- **What the exercise asks**
Give back exactly the lines running from the line with "RADIO pin SCK: D8 -> D0" to the end of the entries, and only those lines.

- **Data supplied**
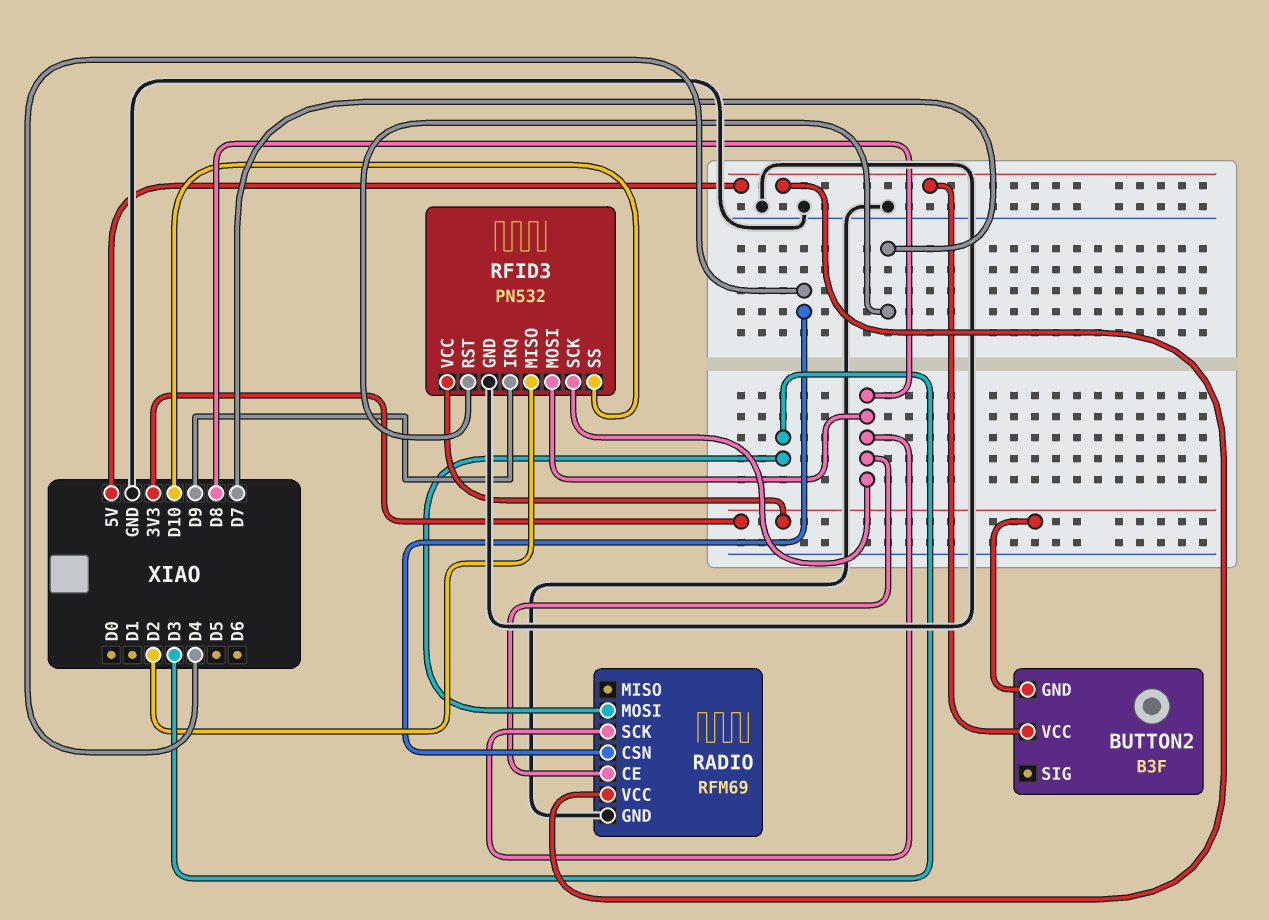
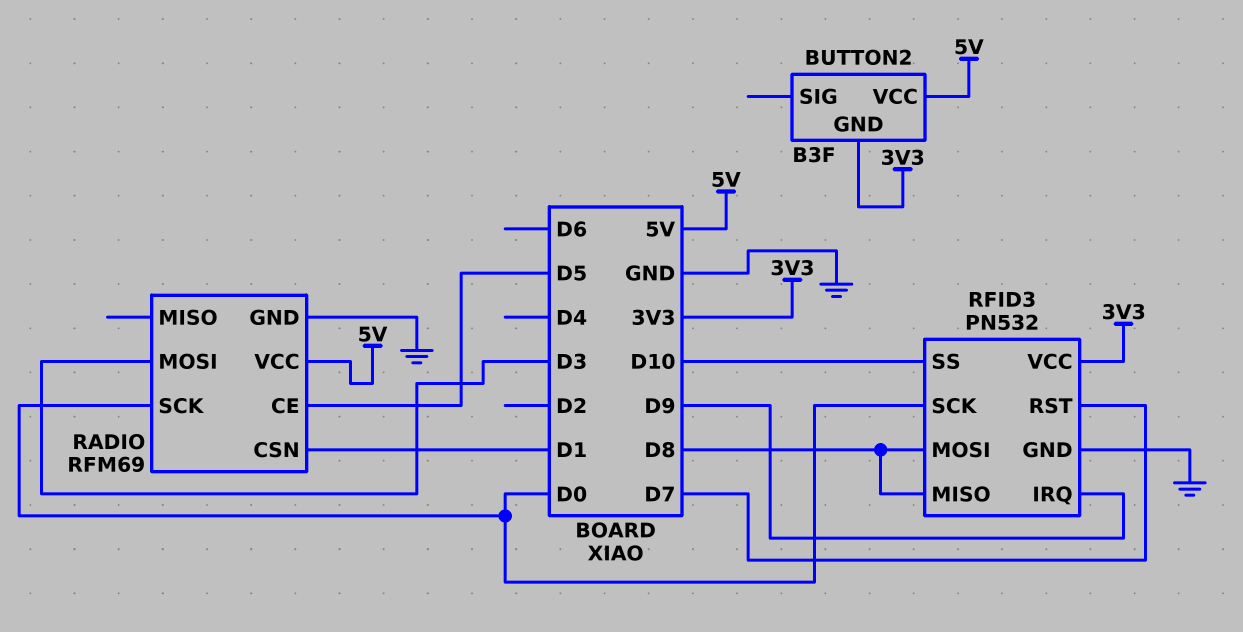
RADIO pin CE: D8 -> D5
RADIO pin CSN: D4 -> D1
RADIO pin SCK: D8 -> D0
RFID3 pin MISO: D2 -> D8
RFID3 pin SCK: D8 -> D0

- **Result of this exercise**
RADIO pin SCK: D8 -> D0
RFID3 pin MISO: D2 -> D8
RFID3 pin SCK: D8 -> D0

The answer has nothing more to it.